=== Source data ===

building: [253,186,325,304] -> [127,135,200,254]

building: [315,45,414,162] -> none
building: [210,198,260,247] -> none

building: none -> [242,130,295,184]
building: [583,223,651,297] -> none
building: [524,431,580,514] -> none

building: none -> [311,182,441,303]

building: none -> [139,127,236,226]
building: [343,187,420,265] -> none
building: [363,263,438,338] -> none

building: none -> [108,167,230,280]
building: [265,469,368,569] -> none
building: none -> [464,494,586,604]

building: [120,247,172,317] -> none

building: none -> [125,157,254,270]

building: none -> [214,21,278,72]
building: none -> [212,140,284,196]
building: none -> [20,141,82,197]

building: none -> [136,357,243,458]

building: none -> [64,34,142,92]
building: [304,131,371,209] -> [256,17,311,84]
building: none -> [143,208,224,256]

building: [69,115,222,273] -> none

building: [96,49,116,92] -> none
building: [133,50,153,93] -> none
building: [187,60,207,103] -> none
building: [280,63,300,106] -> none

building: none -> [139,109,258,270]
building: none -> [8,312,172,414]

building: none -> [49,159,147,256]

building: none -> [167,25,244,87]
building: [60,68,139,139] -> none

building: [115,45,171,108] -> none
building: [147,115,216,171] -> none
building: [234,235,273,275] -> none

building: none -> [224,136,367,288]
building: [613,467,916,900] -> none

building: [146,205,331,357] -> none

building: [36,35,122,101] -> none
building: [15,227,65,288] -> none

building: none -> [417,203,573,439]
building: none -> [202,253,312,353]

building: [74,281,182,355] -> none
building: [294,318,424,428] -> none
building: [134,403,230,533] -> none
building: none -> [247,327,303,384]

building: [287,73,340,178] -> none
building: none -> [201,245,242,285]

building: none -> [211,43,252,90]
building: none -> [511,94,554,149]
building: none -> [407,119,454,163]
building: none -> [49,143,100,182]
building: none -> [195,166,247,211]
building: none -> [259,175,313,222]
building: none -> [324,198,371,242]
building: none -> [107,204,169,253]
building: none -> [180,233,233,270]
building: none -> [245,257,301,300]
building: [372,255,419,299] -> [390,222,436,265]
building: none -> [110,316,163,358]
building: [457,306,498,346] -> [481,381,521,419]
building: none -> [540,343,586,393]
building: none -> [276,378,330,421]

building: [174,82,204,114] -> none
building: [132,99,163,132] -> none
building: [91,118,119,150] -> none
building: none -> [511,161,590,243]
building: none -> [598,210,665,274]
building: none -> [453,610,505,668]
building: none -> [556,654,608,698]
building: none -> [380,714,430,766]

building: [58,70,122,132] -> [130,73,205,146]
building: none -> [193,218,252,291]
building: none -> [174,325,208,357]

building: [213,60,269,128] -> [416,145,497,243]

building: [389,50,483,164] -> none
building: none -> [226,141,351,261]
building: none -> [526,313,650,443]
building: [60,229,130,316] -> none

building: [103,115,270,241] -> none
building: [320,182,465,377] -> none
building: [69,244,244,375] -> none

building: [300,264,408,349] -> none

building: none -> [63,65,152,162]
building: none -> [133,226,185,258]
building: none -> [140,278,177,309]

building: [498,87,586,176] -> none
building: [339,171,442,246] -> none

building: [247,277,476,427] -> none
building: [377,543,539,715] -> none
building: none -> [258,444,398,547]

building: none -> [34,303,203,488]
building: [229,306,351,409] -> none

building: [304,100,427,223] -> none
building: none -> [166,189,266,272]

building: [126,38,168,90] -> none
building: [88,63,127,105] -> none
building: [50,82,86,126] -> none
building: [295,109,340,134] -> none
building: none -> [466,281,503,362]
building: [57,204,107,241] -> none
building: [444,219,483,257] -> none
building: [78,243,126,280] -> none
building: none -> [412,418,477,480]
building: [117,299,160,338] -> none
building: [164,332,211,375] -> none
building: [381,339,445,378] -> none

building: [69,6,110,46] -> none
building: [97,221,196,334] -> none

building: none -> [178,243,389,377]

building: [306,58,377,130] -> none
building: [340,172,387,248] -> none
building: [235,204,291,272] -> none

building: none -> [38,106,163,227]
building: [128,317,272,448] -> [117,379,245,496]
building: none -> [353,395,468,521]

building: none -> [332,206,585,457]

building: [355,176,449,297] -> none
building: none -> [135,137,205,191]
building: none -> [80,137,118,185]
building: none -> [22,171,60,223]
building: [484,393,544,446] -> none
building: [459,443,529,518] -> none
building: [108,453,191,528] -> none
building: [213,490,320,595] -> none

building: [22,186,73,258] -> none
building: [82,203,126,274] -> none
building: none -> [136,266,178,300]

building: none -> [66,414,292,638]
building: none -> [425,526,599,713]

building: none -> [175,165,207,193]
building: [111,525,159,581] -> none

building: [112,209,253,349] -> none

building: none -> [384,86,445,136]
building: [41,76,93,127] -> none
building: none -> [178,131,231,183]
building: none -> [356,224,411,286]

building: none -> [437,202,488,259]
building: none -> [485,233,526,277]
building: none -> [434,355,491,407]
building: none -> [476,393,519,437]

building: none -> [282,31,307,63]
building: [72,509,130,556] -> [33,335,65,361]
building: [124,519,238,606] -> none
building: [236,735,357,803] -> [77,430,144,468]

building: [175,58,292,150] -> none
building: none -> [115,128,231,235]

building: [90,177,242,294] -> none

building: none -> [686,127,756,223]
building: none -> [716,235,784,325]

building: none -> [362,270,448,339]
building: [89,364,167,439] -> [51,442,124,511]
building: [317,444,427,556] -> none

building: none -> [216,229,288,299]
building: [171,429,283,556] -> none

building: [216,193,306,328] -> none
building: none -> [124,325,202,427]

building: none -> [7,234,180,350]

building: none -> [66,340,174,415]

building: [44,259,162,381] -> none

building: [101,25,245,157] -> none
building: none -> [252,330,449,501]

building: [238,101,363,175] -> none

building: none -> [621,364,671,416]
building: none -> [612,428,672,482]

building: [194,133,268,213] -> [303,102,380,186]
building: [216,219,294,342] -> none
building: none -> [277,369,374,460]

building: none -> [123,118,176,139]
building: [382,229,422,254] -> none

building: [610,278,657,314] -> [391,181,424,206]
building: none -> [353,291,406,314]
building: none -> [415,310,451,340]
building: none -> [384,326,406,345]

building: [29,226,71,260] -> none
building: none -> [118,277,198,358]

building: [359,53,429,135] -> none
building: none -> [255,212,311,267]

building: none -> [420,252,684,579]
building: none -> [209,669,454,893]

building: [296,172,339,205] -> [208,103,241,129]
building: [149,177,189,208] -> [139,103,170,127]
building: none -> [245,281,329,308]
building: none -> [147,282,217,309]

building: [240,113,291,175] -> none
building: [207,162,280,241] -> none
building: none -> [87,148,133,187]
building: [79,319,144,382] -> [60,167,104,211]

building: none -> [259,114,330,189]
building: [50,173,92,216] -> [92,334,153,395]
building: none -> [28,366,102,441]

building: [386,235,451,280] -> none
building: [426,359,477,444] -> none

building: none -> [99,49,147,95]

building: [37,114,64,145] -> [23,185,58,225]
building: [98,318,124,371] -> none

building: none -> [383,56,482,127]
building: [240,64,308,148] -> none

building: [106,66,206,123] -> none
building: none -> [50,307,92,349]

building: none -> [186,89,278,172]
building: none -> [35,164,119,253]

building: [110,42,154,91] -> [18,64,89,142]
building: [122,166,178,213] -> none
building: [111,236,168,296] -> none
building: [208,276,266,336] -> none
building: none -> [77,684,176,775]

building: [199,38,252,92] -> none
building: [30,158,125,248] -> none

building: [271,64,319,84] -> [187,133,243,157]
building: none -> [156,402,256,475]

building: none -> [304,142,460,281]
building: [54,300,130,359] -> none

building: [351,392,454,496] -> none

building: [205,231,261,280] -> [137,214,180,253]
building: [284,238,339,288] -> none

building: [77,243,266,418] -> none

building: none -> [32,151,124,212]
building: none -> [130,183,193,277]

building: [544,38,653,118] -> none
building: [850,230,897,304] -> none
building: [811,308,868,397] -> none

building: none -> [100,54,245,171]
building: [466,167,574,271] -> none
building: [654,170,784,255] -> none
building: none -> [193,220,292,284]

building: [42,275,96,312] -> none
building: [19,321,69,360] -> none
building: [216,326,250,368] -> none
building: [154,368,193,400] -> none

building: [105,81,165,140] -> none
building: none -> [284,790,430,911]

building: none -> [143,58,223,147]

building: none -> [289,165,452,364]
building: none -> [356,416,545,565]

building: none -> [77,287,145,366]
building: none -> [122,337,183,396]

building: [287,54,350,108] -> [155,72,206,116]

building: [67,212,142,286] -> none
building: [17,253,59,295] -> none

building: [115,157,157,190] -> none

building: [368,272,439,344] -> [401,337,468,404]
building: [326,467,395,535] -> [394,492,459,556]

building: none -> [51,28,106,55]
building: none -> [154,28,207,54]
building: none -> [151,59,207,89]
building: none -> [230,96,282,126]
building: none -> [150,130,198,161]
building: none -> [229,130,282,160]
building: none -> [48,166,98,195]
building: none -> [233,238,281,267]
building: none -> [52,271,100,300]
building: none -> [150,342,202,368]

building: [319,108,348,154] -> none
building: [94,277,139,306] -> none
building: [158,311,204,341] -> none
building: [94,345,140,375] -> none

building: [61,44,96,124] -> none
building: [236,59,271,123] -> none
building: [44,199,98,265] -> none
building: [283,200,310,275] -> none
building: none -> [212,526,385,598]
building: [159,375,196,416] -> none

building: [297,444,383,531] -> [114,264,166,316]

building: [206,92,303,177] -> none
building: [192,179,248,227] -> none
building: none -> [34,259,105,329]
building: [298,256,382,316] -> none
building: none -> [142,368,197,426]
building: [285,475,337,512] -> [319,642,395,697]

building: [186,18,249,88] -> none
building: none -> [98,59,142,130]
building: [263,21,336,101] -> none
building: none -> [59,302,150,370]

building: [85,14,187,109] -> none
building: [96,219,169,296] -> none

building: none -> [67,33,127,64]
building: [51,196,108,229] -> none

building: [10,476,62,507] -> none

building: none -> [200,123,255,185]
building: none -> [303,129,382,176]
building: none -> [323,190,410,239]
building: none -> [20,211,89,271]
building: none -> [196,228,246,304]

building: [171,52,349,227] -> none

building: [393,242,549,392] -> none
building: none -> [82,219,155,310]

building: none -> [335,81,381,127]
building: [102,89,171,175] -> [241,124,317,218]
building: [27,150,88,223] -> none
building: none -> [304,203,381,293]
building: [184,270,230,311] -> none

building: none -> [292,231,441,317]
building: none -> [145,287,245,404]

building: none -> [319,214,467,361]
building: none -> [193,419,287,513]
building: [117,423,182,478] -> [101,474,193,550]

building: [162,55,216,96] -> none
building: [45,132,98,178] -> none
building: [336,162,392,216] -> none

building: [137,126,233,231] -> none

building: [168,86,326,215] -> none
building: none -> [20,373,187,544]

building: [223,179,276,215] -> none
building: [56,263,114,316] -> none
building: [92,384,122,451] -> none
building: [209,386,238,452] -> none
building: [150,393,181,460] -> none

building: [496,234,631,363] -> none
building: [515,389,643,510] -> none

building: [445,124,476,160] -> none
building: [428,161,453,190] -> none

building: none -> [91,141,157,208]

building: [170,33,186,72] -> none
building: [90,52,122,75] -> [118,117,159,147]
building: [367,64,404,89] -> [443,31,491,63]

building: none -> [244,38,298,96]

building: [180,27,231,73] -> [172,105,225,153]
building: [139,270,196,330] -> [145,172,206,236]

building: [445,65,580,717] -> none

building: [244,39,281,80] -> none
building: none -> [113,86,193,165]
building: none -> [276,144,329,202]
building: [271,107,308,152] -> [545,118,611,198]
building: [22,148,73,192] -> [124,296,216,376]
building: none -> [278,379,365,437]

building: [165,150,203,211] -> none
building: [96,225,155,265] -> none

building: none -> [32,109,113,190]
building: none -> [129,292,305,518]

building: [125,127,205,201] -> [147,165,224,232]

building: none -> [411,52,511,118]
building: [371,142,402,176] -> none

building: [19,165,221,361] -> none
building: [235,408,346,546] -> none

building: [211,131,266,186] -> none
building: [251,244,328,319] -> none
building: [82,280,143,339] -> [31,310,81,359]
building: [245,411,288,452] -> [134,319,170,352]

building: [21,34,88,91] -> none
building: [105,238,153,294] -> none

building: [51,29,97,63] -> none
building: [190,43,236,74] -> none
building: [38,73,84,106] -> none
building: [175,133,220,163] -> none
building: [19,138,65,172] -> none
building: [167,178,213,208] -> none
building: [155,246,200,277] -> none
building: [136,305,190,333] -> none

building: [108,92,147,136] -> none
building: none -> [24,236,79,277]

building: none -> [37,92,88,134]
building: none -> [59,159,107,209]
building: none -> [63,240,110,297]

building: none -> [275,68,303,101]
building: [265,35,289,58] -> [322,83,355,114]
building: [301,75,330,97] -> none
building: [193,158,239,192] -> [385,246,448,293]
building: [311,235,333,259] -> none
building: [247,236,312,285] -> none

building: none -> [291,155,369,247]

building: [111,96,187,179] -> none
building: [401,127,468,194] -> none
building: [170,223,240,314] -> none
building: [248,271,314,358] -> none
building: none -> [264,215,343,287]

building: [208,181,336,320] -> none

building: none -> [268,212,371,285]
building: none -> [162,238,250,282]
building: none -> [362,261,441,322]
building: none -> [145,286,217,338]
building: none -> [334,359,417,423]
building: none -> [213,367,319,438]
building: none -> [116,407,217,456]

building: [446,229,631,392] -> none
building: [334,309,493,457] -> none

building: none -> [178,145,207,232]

===

Activity |
Transcribe only what runs from the line with "building: [401,127,468,194] -> none" to the last line above, keeping every line exactly as written.

Output for this exercise |
building: [401,127,468,194] -> none
building: [170,223,240,314] -> none
building: [248,271,314,358] -> none
building: none -> [264,215,343,287]

building: [208,181,336,320] -> none

building: none -> [268,212,371,285]
building: none -> [162,238,250,282]
building: none -> [362,261,441,322]
building: none -> [145,286,217,338]
building: none -> [334,359,417,423]
building: none -> [213,367,319,438]
building: none -> [116,407,217,456]

building: [446,229,631,392] -> none
building: [334,309,493,457] -> none

building: none -> [178,145,207,232]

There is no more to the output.